Source data:
* BEGIN *

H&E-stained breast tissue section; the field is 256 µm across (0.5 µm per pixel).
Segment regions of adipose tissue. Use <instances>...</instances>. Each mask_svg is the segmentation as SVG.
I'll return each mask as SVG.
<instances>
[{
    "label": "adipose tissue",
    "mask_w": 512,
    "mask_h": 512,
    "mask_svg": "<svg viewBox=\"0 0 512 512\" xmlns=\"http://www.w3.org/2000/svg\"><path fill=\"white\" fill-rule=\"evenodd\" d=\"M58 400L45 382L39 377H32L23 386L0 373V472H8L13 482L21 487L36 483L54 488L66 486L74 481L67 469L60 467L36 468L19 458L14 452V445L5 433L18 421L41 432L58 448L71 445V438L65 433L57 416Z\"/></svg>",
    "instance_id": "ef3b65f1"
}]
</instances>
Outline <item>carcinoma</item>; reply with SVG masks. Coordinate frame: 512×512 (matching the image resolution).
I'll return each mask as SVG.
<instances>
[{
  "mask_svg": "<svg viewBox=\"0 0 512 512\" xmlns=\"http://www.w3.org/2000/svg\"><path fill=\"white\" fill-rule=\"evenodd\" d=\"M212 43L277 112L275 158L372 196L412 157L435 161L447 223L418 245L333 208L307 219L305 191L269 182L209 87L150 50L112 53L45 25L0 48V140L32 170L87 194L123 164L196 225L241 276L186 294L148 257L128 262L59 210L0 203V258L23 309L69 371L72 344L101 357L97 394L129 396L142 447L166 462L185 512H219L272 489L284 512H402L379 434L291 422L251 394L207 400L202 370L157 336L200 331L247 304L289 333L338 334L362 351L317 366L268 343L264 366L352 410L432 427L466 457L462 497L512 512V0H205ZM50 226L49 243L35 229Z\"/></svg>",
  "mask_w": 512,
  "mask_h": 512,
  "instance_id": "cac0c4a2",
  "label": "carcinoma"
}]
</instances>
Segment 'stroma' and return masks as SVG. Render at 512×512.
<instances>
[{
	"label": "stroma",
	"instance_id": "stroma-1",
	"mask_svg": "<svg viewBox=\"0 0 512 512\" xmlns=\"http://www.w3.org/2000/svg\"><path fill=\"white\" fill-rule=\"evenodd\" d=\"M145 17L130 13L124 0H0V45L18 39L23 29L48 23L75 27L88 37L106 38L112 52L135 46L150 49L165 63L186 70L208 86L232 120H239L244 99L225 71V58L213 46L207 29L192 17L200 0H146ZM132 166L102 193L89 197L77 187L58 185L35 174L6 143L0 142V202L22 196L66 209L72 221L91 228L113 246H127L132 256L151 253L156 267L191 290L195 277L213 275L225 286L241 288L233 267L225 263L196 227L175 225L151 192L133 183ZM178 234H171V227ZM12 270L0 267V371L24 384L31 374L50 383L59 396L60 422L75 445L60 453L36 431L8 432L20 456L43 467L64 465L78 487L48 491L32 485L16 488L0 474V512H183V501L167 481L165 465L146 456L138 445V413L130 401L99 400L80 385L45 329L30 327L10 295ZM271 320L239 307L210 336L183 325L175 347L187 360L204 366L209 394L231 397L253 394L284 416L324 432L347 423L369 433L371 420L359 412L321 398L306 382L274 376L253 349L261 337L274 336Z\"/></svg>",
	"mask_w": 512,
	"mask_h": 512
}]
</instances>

* END *

Aim of the exercise: Using the entries above, please restate each one word for word.

Task result:
H&E-stained breast tissue section; the field is 256 µm across (0.5 µm per pixel).
Segment regions of adipose tissue. Use <instances>...</instances>. Each mask_svg is the segmentation as SVG.
I'll return each mask as SVG.
<instances>
[{
    "label": "adipose tissue",
    "mask_w": 512,
    "mask_h": 512,
    "mask_svg": "<svg viewBox=\"0 0 512 512\" xmlns=\"http://www.w3.org/2000/svg\"><path fill=\"white\" fill-rule=\"evenodd\" d=\"M58 400L45 382L39 377H32L23 386L0 373V472H8L13 482L21 487L36 483L54 488L66 486L74 481L67 469L60 467L36 468L19 458L14 452V445L5 433L18 421L41 432L58 448L71 445V438L65 433L57 416Z\"/></svg>",
    "instance_id": "ef3b65f1"
}]
</instances>
Outline <item>carcinoma</item>; reply with SVG masks. Coordinate frame: 512×512 (matching the image resolution).
I'll return each mask as SVG.
<instances>
[{
  "mask_svg": "<svg viewBox=\"0 0 512 512\" xmlns=\"http://www.w3.org/2000/svg\"><path fill=\"white\" fill-rule=\"evenodd\" d=\"M212 43L277 112L275 158L372 196L412 157L435 161L447 223L418 245L333 208L307 219L305 191L269 182L209 87L150 50L112 53L45 25L0 48V140L32 170L87 194L123 164L196 225L241 276L186 294L148 257L128 262L59 210L0 203V258L23 309L69 371L72 344L101 357L97 394L129 396L142 447L166 462L185 512H219L272 489L284 512H402L379 434L291 422L251 394L207 400L202 370L157 336L200 331L247 304L289 333L338 334L362 351L317 366L268 343L264 366L352 410L432 427L466 457L462 497L512 512V0H205ZM50 226L49 243L35 229Z\"/></svg>",
  "mask_w": 512,
  "mask_h": 512,
  "instance_id": "cac0c4a2",
  "label": "carcinoma"
}]
</instances>
Segment 'stroma' and return masks as SVG. Render at 512×512.
<instances>
[{
	"label": "stroma",
	"instance_id": "stroma-1",
	"mask_svg": "<svg viewBox=\"0 0 512 512\" xmlns=\"http://www.w3.org/2000/svg\"><path fill=\"white\" fill-rule=\"evenodd\" d=\"M145 17L130 13L124 0H0V45L18 39L23 29L48 23L75 27L88 37L106 38L112 52L135 46L150 49L165 63L186 70L208 86L232 120H239L244 99L225 71V58L213 46L207 29L192 17L200 0H146ZM132 166L102 193L89 197L77 187L58 185L35 174L6 143L0 142V202L22 196L66 209L72 221L91 228L113 246H127L132 256L151 253L156 267L191 290L195 277L213 275L225 286L241 288L233 267L225 263L196 227L175 225L151 192L133 183ZM178 234H171V227ZM12 270L0 267V371L24 384L31 374L50 383L59 396L60 422L75 445L60 453L36 431L8 432L20 456L43 467L64 465L78 487L48 491L32 485L16 488L0 474V512H183V501L167 481L165 465L146 456L138 445V413L130 401L99 400L80 385L45 329L30 327L10 295ZM271 320L239 307L210 336L183 325L175 347L187 360L204 366L209 394L231 397L253 394L284 416L324 432L347 423L369 433L371 420L359 412L321 398L306 382L274 376L253 349L261 337L274 336Z\"/></svg>",
	"mask_w": 512,
	"mask_h": 512
}]
</instances>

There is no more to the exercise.